======== Provided data

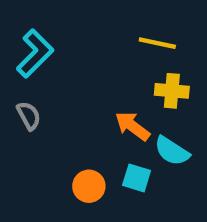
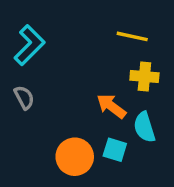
cyan semicircle: (172, 151) -> (144, 127), turned 40
orange circle: (89, 186) -> (75, 157), size x1.4

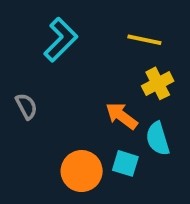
cyan L-shape: (29, 45) -> (61, 40), moved
yellow cross: (144, 77) -> (158, 83), turned -32

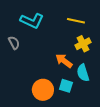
cyan L-shape: (61, 40) -> (32, 21), turned 70
gray semicircle: (26, 106) -> (14, 43), moved

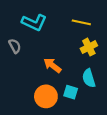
orange arrow: (64, 61) -> (52, 65), moved

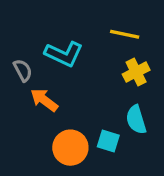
cyan L-shape: (34, 22) -> (64, 54), moved
orange arrow: (52, 65) -> (44, 100), moved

================

What is required:
Your answer should consist solely of the lines from the one with "yellow cross: (144, 77)" through the last line of the entries, restated word for word, with the pictures omitted.

Answer section:
yellow cross: (144, 77) -> (158, 83), turned -32

cyan L-shape: (61, 40) -> (32, 21), turned 70
gray semicircle: (26, 106) -> (14, 43), moved

orange arrow: (64, 61) -> (52, 65), moved

cyan L-shape: (34, 22) -> (64, 54), moved
orange arrow: (52, 65) -> (44, 100), moved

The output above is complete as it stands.